WHAT YOU ARE ASKED TO DO
Start to finish, write out the entries exactly, leaving the pictures aside.

*** Block opens ***

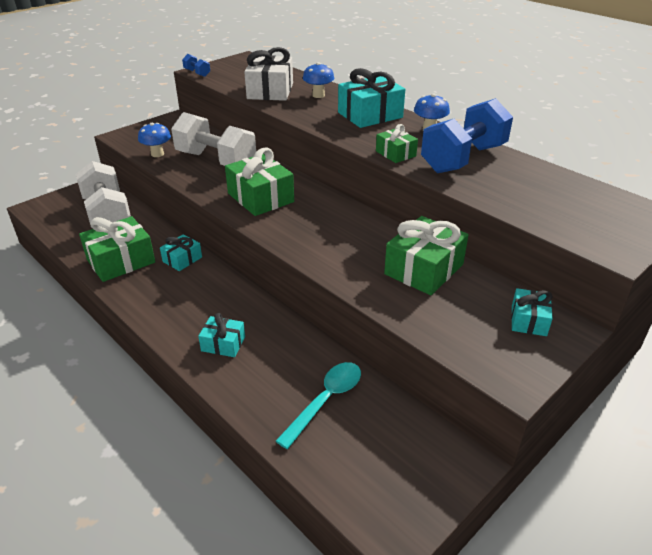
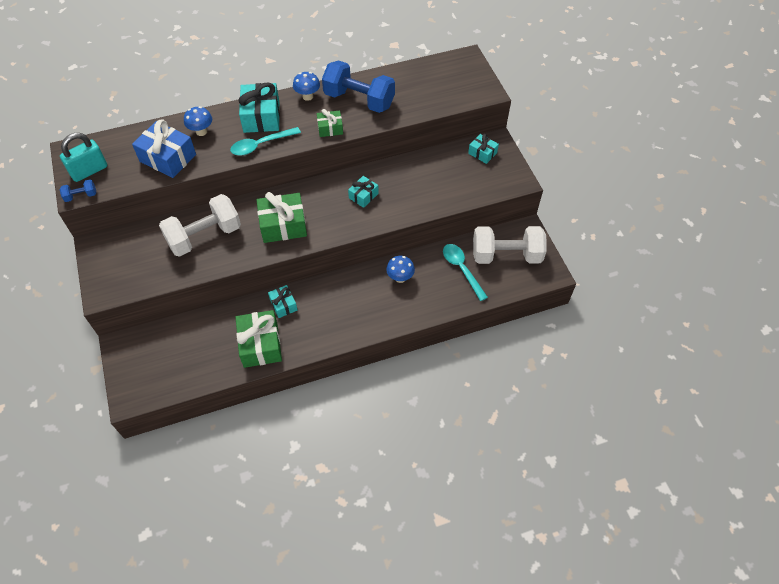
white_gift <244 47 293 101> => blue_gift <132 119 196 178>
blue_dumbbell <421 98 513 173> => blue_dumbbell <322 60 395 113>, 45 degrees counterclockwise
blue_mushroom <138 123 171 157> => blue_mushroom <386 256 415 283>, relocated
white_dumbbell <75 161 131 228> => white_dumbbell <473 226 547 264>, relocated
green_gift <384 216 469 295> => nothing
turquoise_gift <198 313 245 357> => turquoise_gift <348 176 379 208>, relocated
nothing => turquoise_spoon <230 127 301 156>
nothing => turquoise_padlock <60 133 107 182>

*** Block closes ***

ANSWER FOR THIS EXERCISE
white_gift <244 47 293 101> => blue_gift <132 119 196 178>
blue_dumbbell <421 98 513 173> => blue_dumbbell <322 60 395 113>, 45 degrees counterclockwise
blue_mushroom <138 123 171 157> => blue_mushroom <386 256 415 283>, relocated
white_dumbbell <75 161 131 228> => white_dumbbell <473 226 547 264>, relocated
green_gift <384 216 469 295> => nothing
turquoise_gift <198 313 245 357> => turquoise_gift <348 176 379 208>, relocated
nothing => turquoise_spoon <230 127 301 156>
nothing => turquoise_padlock <60 133 107 182>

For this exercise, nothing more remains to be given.